Activity: What you return must match the records word for word, except that pictures are dropped.

[Before-and-after object lists]

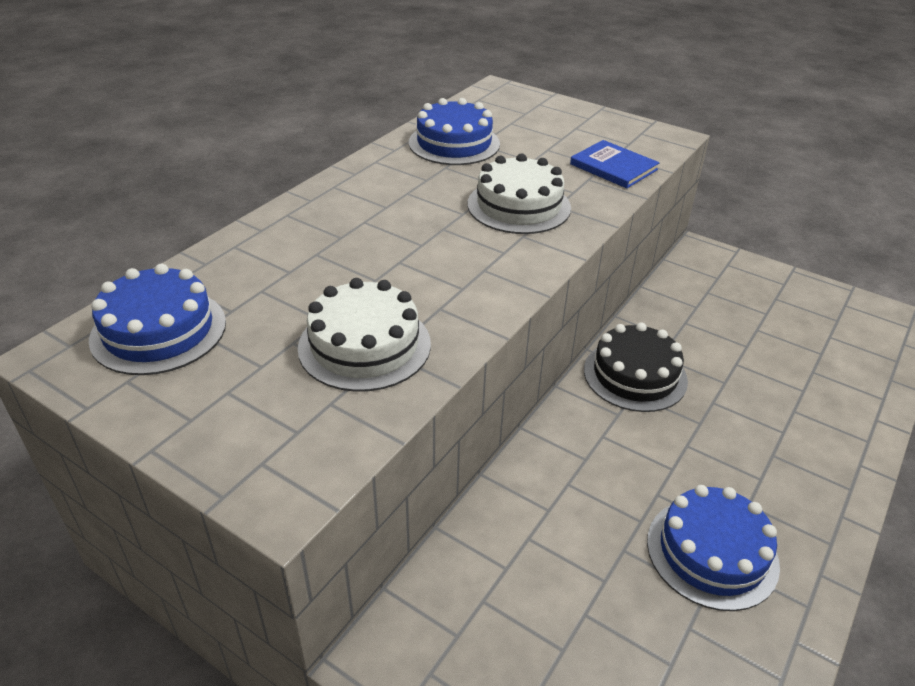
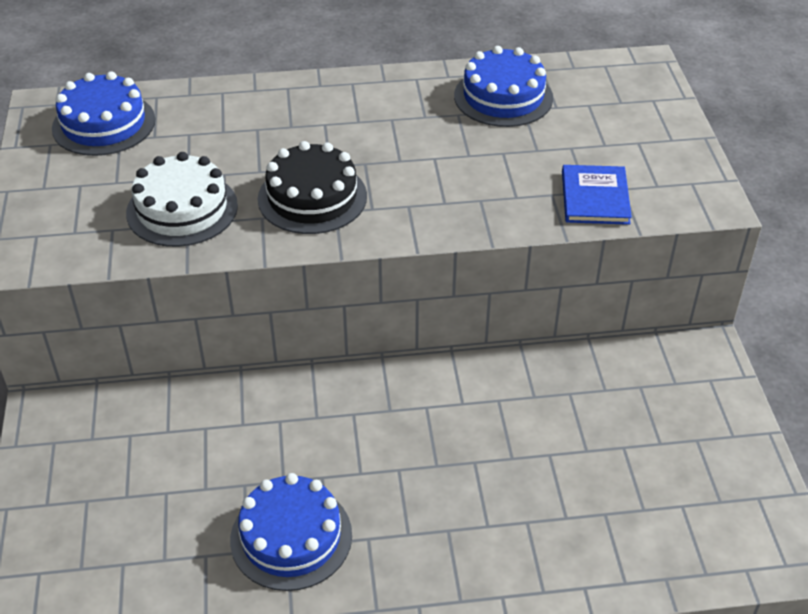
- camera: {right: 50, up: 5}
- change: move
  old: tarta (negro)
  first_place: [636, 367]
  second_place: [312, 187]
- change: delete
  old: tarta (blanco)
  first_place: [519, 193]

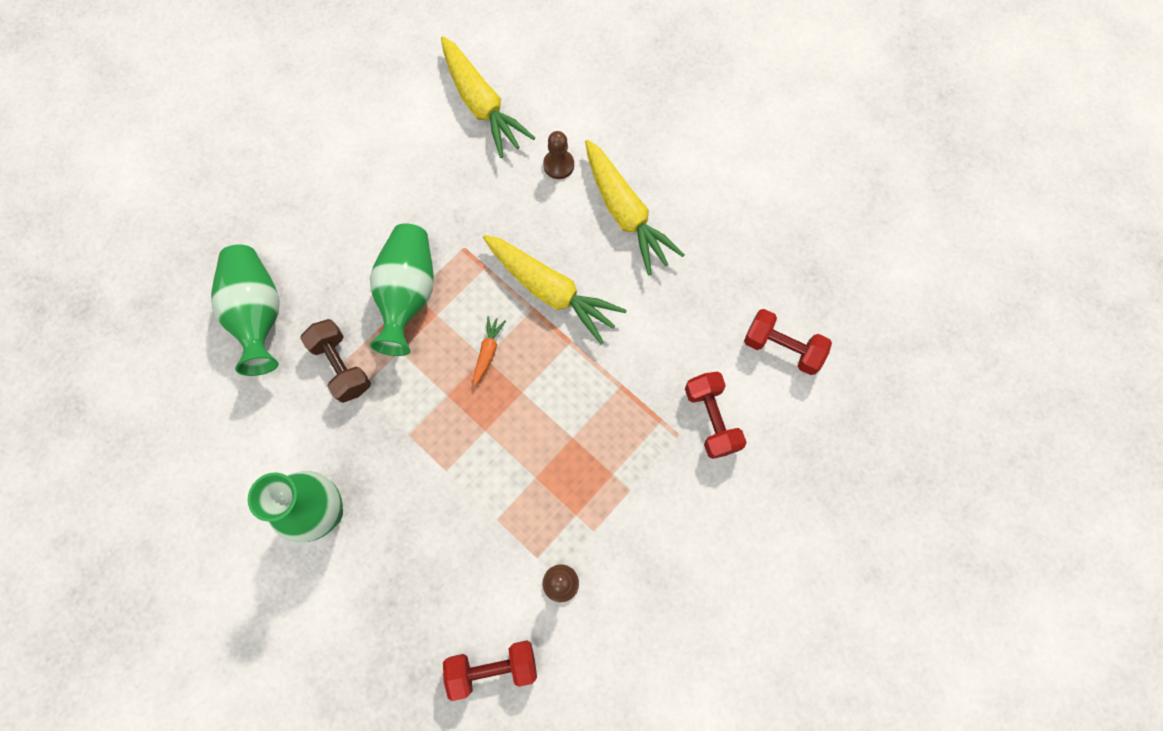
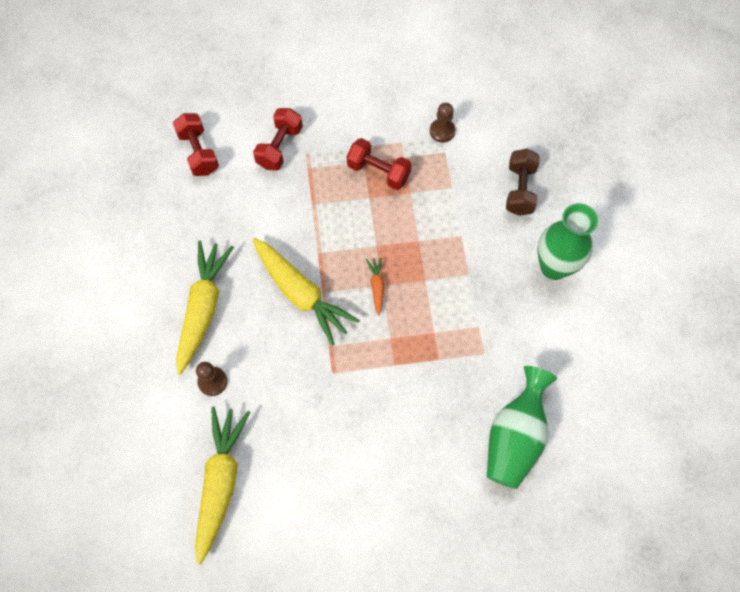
- camera: {right: -140, up: -5}
- change: rotate
  old: zanahoria (amarillo)
  first_place: [555, 289]
  second_place: [306, 292]
  degrees: 150
- change: move
  old: mancuerna (rojo)
  first_place: [490, 670]
  second_place: [379, 164]
- change: rotate
  old: zanahoria (naranja)
  first_place: [489, 351]
  second_place: [375, 287]
  degrees: 120
- change: move
  old: mancuerna (marrón)
  first_place: [335, 361]
  second_place: [523, 182]
- change: delete
  old: florero (verde)
  first_place: [402, 289]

Task solution:
- camera: {right: 50, up: 5}
- change: move
  old: tarta (negro)
  first_place: [636, 367]
  second_place: [312, 187]
- change: delete
  old: tarta (blanco)
  first_place: [519, 193]

- camera: {right: -140, up: -5}
- change: rotate
  old: zanahoria (amarillo)
  first_place: [555, 289]
  second_place: [306, 292]
  degrees: 150
- change: move
  old: mancuerna (rojo)
  first_place: [490, 670]
  second_place: [379, 164]
- change: rotate
  old: zanahoria (naranja)
  first_place: [489, 351]
  second_place: [375, 287]
  degrees: 120
- change: move
  old: mancuerna (marrón)
  first_place: [335, 361]
  second_place: [523, 182]
- change: delete
  old: florero (verde)
  first_place: [402, 289]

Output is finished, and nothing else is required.